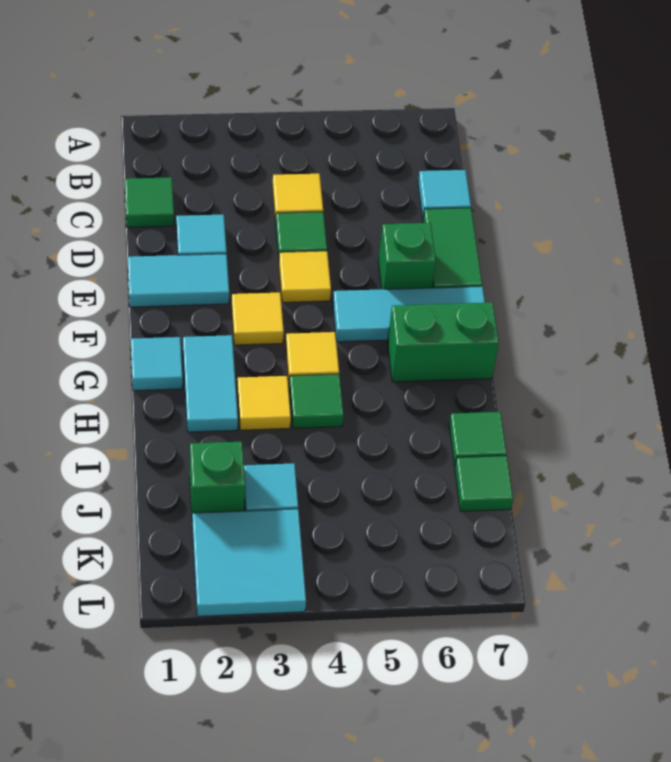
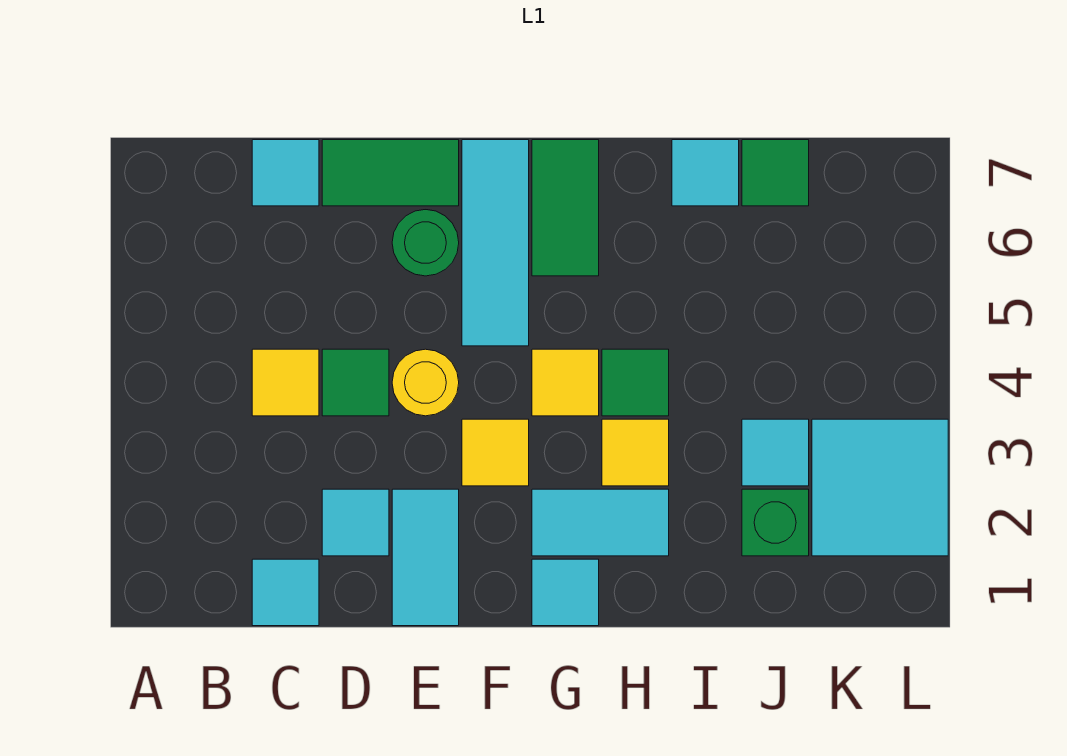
green tile C1 level 1 -> cyan tile C1 level 1
yellow tile E4 level 1 -> yellow round brick E4 level 1
green brick E6 level 1 -> green round brick E6 level 1
green brick G6:G7 level 1 -> green tile G6:G7 level 1
green tile I7 level 1 -> cyan tile I7 level 1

_WORK INSTRUCTIONS_. Take the line with "green brick E6" and all lines after it through the end of the records, and write them out exactly; include nothing else.

_THE COMPLETED TASK_.
green brick E6 level 1 -> green round brick E6 level 1
green brick G6:G7 level 1 -> green tile G6:G7 level 1
green tile I7 level 1 -> cyan tile I7 level 1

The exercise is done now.